*** Data records ***

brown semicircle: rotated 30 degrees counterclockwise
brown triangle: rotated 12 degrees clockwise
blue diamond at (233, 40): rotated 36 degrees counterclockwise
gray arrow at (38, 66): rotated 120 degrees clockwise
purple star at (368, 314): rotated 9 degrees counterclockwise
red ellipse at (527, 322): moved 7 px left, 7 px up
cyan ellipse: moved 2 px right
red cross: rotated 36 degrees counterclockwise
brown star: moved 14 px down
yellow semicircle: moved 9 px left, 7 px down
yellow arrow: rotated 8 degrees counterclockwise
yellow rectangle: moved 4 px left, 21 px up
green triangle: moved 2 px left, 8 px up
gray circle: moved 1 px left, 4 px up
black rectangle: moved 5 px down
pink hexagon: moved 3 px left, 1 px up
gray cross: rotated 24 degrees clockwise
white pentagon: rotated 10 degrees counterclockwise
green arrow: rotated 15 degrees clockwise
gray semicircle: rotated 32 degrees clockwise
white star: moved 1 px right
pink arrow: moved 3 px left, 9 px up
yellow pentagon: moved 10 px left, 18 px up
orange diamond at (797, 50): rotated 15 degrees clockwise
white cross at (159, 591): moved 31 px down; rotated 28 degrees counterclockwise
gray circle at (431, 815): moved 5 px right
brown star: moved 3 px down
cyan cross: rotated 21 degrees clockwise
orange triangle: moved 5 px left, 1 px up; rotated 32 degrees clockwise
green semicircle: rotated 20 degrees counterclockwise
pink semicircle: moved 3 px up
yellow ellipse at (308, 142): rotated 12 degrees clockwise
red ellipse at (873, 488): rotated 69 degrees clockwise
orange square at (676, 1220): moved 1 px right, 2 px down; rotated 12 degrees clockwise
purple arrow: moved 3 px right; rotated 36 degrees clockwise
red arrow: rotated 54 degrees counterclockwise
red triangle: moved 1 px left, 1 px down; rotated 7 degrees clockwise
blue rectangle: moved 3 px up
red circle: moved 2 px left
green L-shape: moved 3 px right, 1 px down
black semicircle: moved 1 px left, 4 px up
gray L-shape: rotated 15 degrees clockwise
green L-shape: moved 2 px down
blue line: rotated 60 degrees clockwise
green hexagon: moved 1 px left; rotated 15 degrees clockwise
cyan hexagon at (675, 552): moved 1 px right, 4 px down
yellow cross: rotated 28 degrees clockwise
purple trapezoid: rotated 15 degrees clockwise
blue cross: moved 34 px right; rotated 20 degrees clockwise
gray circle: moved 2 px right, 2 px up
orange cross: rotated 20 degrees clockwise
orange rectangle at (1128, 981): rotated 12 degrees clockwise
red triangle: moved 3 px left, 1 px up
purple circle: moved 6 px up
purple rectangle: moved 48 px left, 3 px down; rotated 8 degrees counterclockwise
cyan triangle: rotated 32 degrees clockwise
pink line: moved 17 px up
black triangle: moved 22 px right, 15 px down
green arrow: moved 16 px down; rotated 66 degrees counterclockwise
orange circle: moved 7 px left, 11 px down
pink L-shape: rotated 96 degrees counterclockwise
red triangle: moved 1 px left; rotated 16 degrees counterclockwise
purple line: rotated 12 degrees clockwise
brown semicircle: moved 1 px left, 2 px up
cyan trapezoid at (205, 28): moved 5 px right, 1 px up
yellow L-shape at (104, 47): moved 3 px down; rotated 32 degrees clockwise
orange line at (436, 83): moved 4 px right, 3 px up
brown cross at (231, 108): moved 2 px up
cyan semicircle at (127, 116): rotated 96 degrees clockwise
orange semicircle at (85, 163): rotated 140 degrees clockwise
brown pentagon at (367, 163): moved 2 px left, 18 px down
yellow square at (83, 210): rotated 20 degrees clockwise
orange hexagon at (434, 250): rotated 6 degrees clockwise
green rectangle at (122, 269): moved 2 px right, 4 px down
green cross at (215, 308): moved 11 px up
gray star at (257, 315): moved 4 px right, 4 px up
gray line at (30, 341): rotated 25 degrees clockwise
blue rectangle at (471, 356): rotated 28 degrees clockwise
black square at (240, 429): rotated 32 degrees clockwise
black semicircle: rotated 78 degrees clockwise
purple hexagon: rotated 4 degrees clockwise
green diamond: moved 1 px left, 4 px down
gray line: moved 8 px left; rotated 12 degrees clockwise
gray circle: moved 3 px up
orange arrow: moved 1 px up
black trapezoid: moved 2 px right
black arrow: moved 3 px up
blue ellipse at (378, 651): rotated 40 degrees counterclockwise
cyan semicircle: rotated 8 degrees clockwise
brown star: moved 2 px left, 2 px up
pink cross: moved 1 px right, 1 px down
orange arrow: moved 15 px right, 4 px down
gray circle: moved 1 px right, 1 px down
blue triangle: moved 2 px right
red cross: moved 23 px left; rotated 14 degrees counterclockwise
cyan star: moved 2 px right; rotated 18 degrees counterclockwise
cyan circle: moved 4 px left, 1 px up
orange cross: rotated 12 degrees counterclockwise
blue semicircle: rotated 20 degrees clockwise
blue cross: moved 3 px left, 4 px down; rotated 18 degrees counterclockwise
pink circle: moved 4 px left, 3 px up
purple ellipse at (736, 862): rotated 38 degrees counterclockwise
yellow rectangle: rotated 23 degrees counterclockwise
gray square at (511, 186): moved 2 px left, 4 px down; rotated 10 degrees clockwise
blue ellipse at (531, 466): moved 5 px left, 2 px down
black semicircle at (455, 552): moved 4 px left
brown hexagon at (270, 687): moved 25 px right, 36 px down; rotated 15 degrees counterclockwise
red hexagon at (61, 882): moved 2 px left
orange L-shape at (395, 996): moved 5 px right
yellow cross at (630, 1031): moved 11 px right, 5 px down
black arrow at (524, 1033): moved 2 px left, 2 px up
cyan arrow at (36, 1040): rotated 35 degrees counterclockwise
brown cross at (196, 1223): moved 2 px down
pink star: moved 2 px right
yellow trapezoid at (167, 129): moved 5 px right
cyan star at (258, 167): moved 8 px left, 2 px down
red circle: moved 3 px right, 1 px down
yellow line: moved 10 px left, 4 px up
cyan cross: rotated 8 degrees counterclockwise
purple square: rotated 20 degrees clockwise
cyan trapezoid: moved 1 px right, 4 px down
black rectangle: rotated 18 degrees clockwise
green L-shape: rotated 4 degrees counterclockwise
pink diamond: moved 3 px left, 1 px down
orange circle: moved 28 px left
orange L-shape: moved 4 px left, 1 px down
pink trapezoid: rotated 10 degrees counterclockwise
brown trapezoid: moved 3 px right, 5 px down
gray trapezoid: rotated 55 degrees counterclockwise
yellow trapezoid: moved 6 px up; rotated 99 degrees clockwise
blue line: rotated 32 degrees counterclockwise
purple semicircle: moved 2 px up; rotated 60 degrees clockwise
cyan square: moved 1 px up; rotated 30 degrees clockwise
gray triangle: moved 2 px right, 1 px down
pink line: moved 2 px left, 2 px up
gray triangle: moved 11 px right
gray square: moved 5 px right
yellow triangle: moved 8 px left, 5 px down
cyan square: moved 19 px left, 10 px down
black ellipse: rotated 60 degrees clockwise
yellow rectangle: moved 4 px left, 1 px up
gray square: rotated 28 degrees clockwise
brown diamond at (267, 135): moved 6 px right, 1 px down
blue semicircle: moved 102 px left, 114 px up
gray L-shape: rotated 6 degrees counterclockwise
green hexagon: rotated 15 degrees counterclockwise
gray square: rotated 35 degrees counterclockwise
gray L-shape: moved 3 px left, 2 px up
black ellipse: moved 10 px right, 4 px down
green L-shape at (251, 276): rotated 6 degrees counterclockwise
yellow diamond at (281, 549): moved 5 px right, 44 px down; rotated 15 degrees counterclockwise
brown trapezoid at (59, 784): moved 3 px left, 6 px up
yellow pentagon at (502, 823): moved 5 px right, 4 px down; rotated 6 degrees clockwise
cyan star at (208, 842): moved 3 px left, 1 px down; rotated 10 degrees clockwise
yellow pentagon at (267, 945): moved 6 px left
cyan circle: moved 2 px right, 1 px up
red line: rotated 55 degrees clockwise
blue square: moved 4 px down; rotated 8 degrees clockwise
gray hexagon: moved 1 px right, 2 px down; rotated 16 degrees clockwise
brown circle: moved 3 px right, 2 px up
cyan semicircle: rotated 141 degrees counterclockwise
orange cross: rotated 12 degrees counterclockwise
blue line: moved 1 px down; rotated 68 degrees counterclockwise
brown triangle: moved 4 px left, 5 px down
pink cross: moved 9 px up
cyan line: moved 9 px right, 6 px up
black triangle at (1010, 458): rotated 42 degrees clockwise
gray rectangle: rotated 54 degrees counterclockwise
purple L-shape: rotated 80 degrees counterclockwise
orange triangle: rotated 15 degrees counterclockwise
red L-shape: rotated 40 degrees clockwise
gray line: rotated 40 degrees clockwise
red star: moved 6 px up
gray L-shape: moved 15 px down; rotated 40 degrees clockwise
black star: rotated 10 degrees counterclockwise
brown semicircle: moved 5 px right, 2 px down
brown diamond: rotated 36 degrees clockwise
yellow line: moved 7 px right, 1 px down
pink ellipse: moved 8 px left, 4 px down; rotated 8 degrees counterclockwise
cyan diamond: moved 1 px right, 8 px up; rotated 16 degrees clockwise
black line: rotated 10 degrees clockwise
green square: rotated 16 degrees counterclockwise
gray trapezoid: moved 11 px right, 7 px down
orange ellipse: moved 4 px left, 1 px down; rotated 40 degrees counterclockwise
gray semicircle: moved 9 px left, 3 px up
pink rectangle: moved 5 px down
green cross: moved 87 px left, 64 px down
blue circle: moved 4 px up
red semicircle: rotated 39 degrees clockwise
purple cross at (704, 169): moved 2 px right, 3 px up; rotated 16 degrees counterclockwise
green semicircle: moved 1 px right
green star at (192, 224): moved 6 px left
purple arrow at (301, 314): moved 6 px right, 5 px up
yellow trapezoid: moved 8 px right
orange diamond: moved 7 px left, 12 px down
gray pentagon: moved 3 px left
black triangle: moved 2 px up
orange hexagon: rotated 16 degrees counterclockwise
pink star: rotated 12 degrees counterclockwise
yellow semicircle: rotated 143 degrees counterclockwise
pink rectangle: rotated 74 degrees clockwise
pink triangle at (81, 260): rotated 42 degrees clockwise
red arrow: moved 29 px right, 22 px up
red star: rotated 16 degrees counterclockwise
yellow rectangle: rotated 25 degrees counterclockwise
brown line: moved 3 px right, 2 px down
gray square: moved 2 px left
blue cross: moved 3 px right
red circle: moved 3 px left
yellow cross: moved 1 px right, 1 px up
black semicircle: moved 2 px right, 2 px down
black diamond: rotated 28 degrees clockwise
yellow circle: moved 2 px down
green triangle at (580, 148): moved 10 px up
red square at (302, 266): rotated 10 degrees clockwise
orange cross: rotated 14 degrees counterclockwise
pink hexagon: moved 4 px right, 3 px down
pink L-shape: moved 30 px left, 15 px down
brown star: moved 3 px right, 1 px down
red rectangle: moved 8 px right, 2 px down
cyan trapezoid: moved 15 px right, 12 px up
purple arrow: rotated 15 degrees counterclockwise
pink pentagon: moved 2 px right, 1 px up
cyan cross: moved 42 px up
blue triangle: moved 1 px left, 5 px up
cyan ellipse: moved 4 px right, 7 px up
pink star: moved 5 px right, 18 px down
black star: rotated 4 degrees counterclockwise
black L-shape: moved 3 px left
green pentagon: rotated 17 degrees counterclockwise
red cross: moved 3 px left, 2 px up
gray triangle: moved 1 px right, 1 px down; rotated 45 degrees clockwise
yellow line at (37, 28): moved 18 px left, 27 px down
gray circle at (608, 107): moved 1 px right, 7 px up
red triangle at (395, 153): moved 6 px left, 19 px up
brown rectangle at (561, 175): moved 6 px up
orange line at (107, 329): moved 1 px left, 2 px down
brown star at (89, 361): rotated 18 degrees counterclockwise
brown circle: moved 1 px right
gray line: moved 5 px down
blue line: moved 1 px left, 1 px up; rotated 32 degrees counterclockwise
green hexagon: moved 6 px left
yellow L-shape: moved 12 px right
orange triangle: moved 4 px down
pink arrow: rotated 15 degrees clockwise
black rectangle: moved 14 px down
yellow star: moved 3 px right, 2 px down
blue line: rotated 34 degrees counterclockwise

***

* **What you are asked to do**
From the material above, copy exactly the lines between the line holding "cyan trapezoid: moved 1 px right, 4 px down" and the line holding "yellow pentagon at (502, 823): moved", inclusive, and only those.

* **Answer for this exercise**
cyan trapezoid: moved 1 px right, 4 px down
black rectangle: rotated 18 degrees clockwise
green L-shape: rotated 4 degrees counterclockwise
pink diamond: moved 3 px left, 1 px down
orange circle: moved 28 px left
orange L-shape: moved 4 px left, 1 px down
pink trapezoid: rotated 10 degrees counterclockwise
brown trapezoid: moved 3 px right, 5 px down
gray trapezoid: rotated 55 degrees counterclockwise
yellow trapezoid: moved 6 px up; rotated 99 degrees clockwise
blue line: rotated 32 degrees counterclockwise
purple semicircle: moved 2 px up; rotated 60 degrees clockwise
cyan square: moved 1 px up; rotated 30 degrees clockwise
gray triangle: moved 2 px right, 1 px down
pink line: moved 2 px left, 2 px up
gray triangle: moved 11 px right
gray square: moved 5 px right
yellow triangle: moved 8 px left, 5 px down
cyan square: moved 19 px left, 10 px down
black ellipse: rotated 60 degrees clockwise
yellow rectangle: moved 4 px left, 1 px up
gray square: rotated 28 degrees clockwise
brown diamond at (267, 135): moved 6 px right, 1 px down
blue semicircle: moved 102 px left, 114 px up
gray L-shape: rotated 6 degrees counterclockwise
green hexagon: rotated 15 degrees counterclockwise
gray square: rotated 35 degrees counterclockwise
gray L-shape: moved 3 px left, 2 px up
black ellipse: moved 10 px right, 4 px down
green L-shape at (251, 276): rotated 6 degrees counterclockwise
yellow diamond at (281, 549): moved 5 px right, 44 px down; rotated 15 degrees counterclockwise
brown trapezoid at (59, 784): moved 3 px left, 6 px up
yellow pentagon at (502, 823): moved 5 px right, 4 px down; rotated 6 degrees clockwise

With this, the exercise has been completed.